- **Brief**
Transcribe the listing exactly, so that nothing but the pictures is missing.

- **Supplied material**
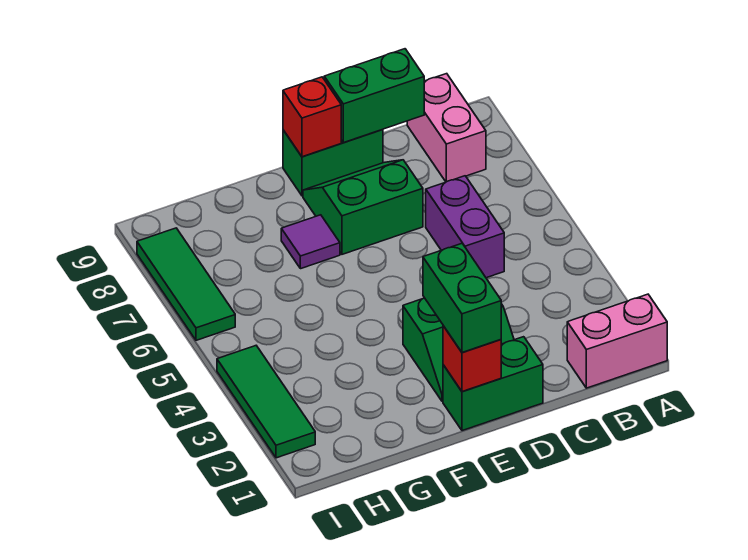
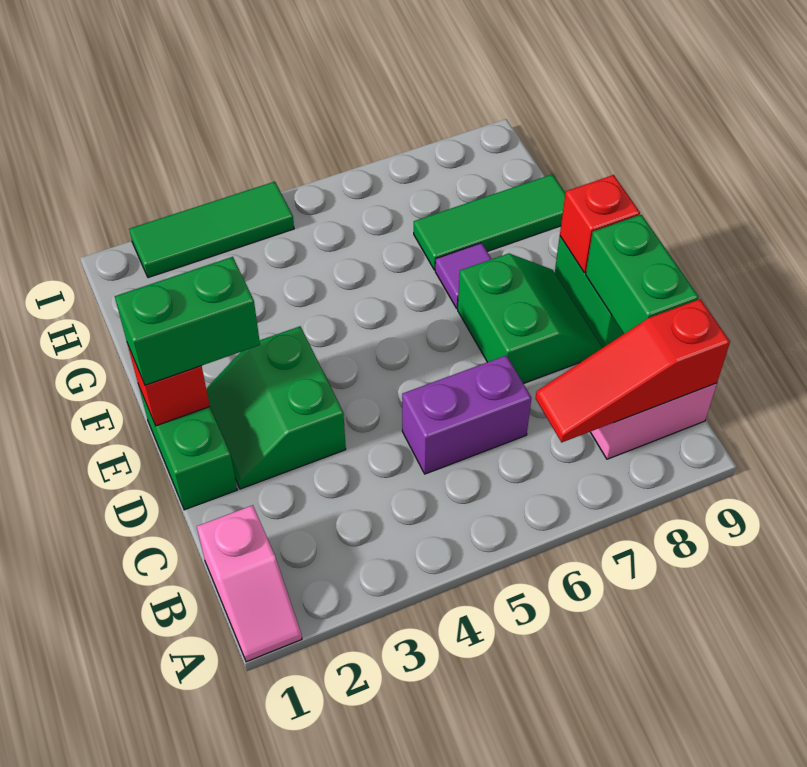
pink brick A1:B1 level 1 -> pink slope A1:B1 level 1 top B
none -> red slope B7:B9 level 2 top 9
green tile I6:I8 level 1 -> green tile G7:G9 level 1

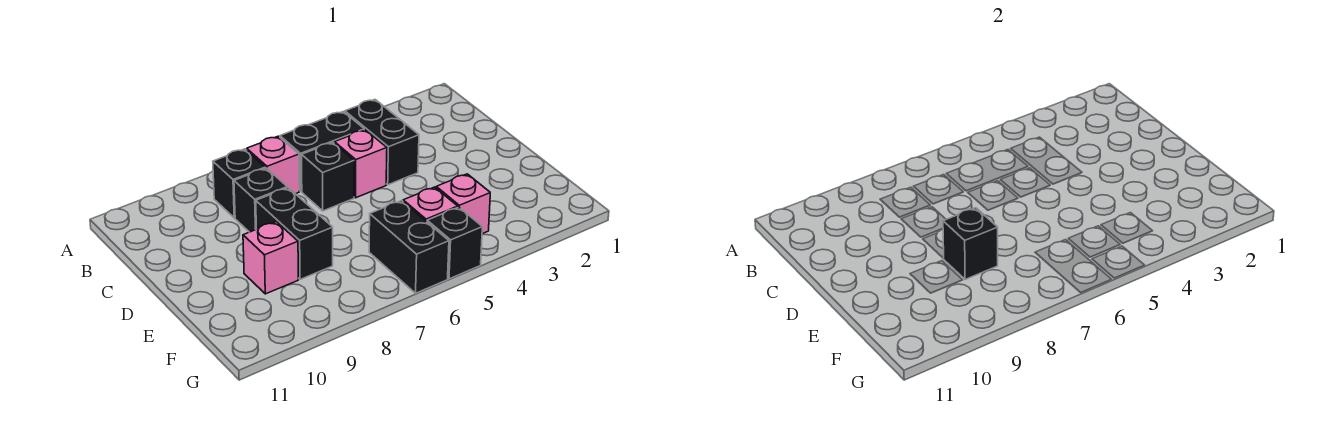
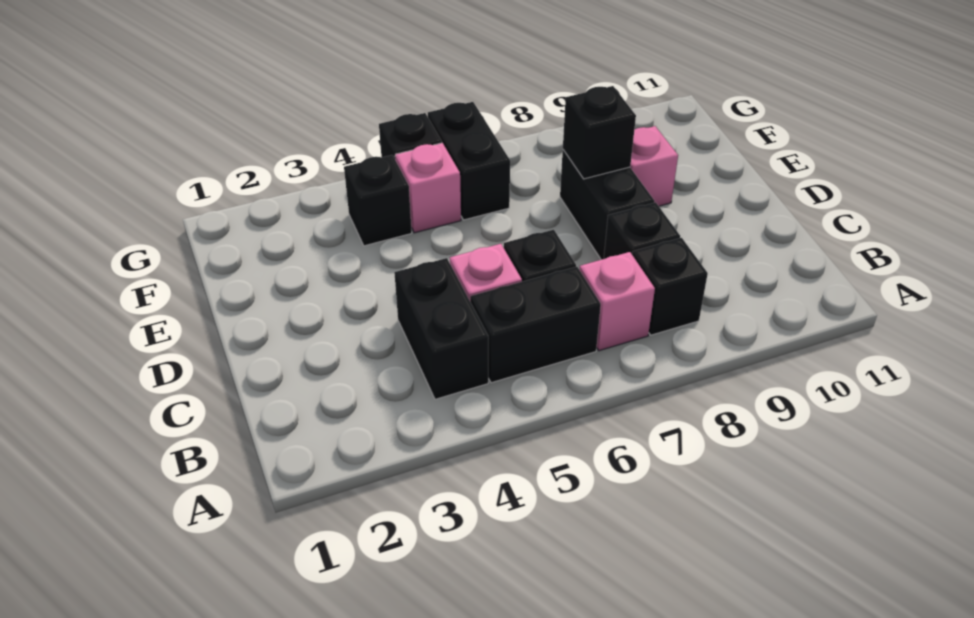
pink brick F4 level 1 -> black brick F4 level 1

- **Written solution**
pink brick A1:B1 level 1 -> pink slope A1:B1 level 1 top B
none -> red slope B7:B9 level 2 top 9
green tile I6:I8 level 1 -> green tile G7:G9 level 1

pink brick F4 level 1 -> black brick F4 level 1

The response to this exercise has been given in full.